## The task
Could you print, exactly as they stand, the lines from the one holding "D102: diode (A" to the end of the data below, and nothing more?

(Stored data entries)

· · · · · · ·

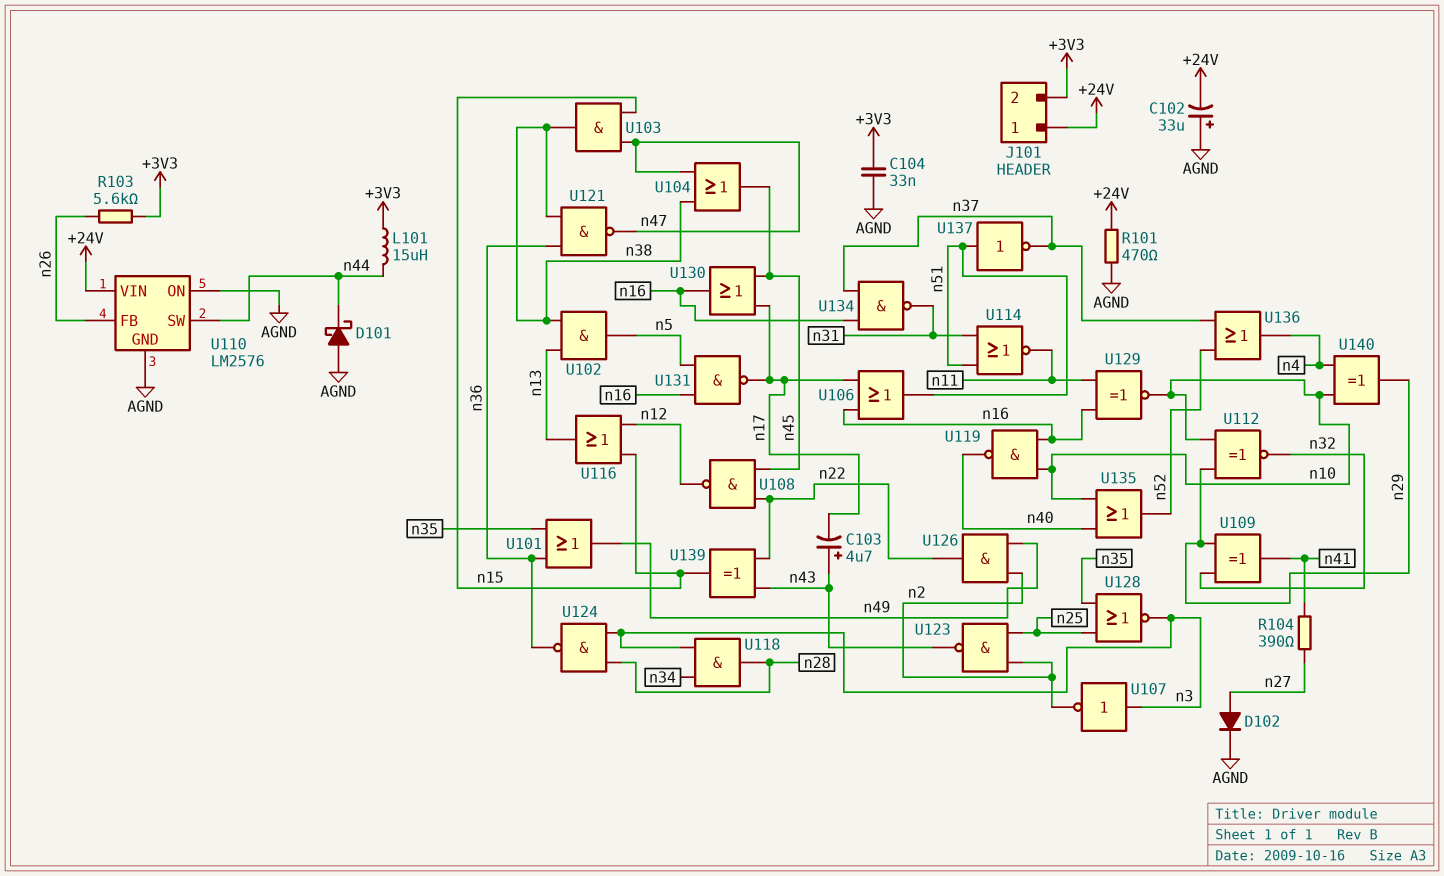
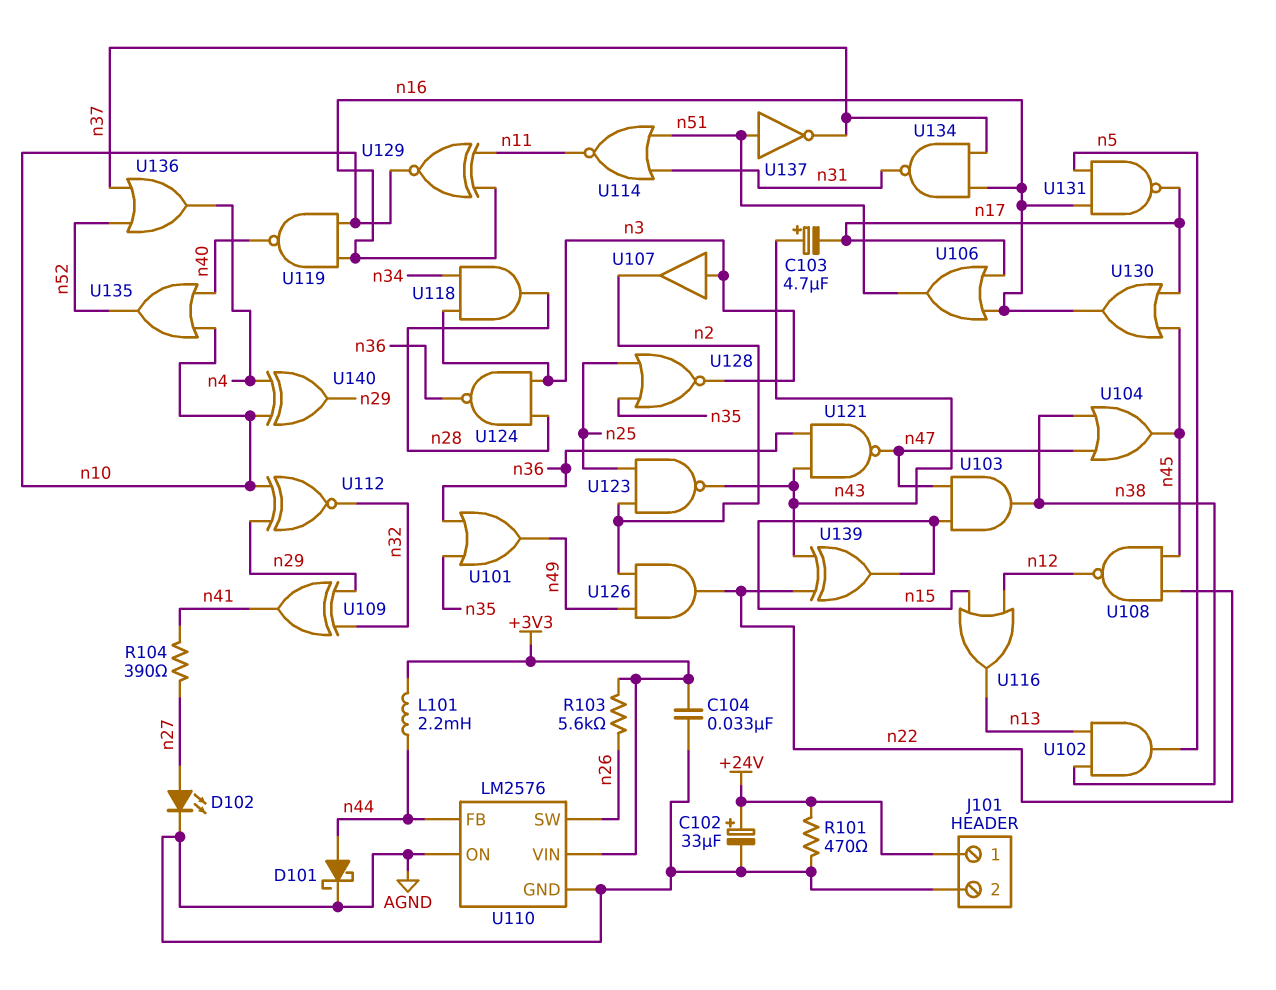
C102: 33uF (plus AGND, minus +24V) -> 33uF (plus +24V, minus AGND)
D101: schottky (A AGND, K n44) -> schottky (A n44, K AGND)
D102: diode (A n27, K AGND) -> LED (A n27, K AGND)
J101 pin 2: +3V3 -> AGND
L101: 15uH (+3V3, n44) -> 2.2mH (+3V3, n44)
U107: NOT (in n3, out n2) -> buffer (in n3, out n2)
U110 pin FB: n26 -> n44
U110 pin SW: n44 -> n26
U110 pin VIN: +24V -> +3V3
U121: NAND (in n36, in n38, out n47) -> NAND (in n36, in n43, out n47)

· · · · · · ·

## Result for this exercise
D102: diode (A n27, K AGND) -> LED (A n27, K AGND)
J101 pin 2: +3V3 -> AGND
L101: 15uH (+3V3, n44) -> 2.2mH (+3V3, n44)
U107: NOT (in n3, out n2) -> buffer (in n3, out n2)
U110 pin FB: n26 -> n44
U110 pin SW: n44 -> n26
U110 pin VIN: +24V -> +3V3
U121: NAND (in n36, in n38, out n47) -> NAND (in n36, in n43, out n47)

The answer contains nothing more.